_EXERCISE_
Search the material below for the word "AGND". Copy every line that has it.

_DATA TO USE_
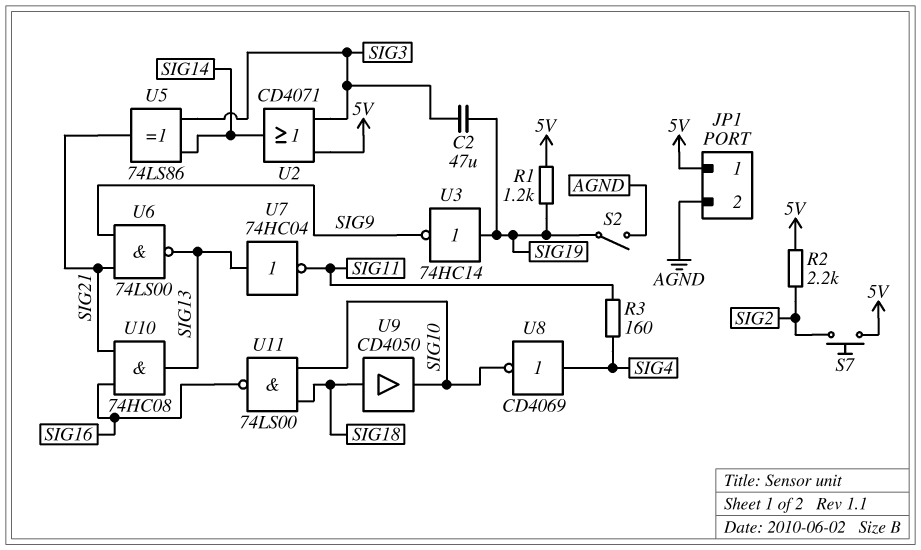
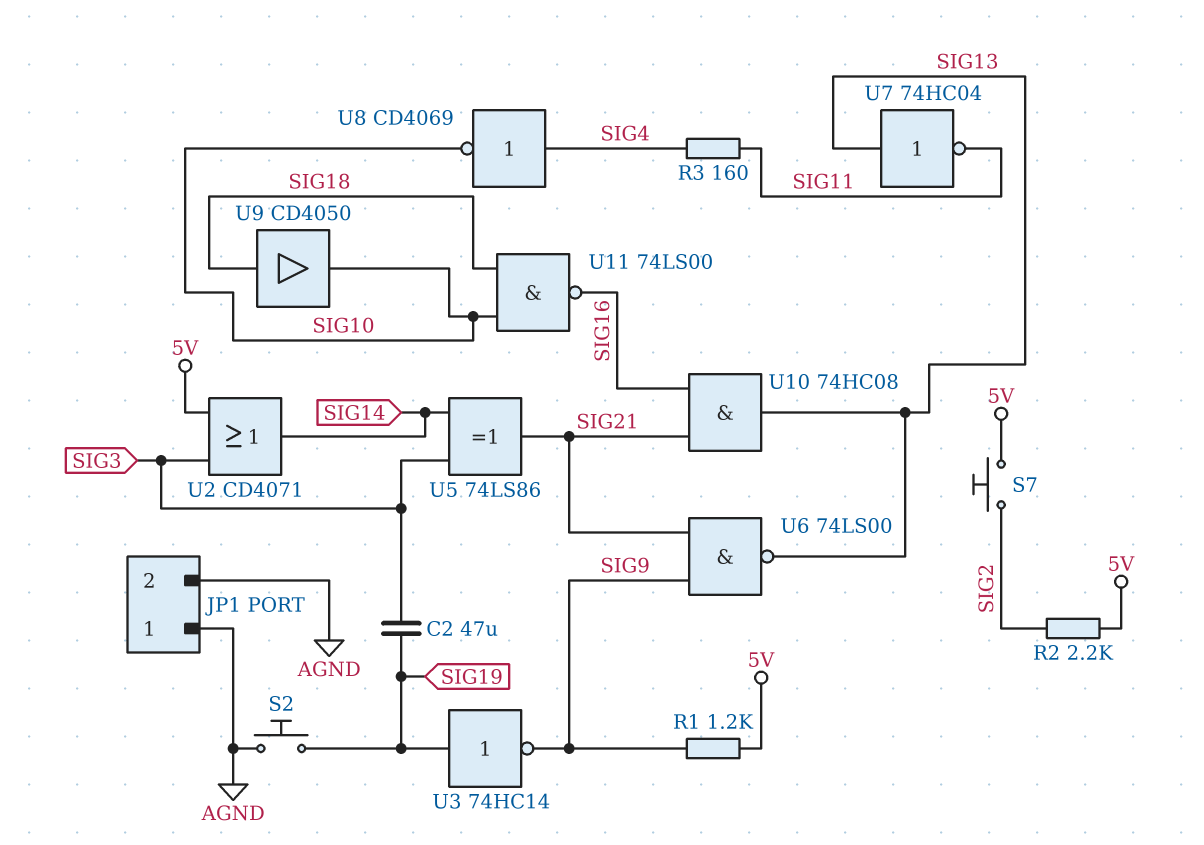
JP1 pin 1: 5V -> AGND
R1: 1.2k (5V, SIG19) -> 1.2k (5V, SIG9)
S2: switch (AGND, SIG19) -> button (AGND, SIG19)

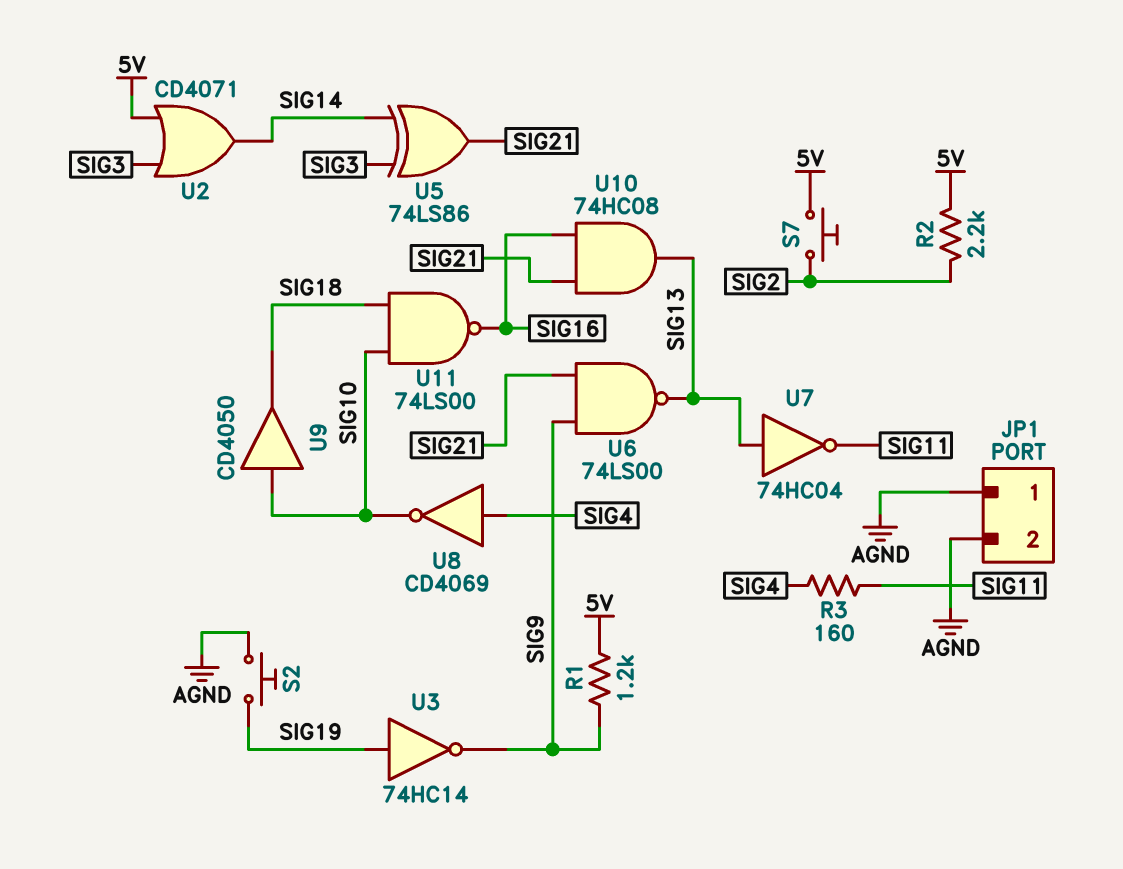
C2: 47uF (SIG3, SIG19) -> none
U9: buffer CD4050 (in SIG18, out SIG10) -> buffer CD4050 (in SIG10, out SIG18)

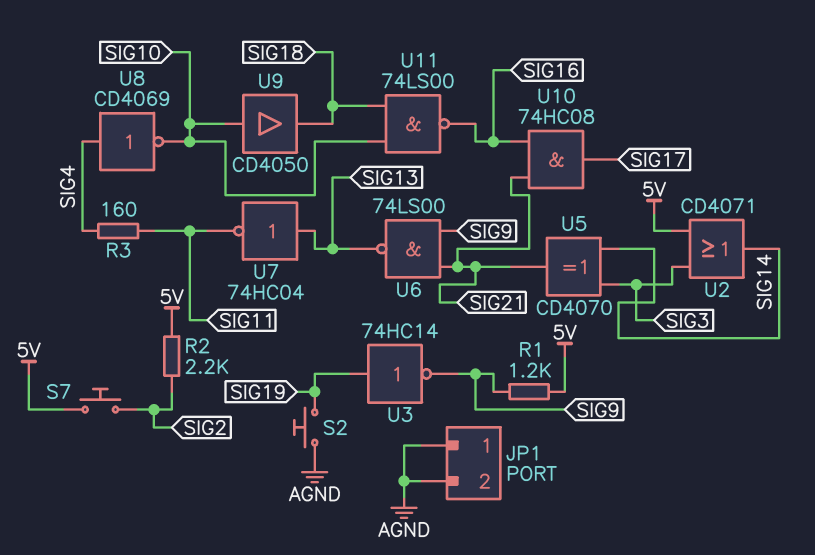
U5: XOR 74LS86 (in SIG3, in SIG14, out SIG21) -> XOR CD4070 (in SIG3, in SIG14, out SIG21)
U10: AND 74HC08 (in SIG16, in SIG21, out SIG13) -> AND 74HC08 (in SIG16, in SIG21, out SIG17)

_THE ANSWER_
JP1 pin 1: 5V -> AGND
S2: switch (AGND, SIG19) -> button (AGND, SIG19)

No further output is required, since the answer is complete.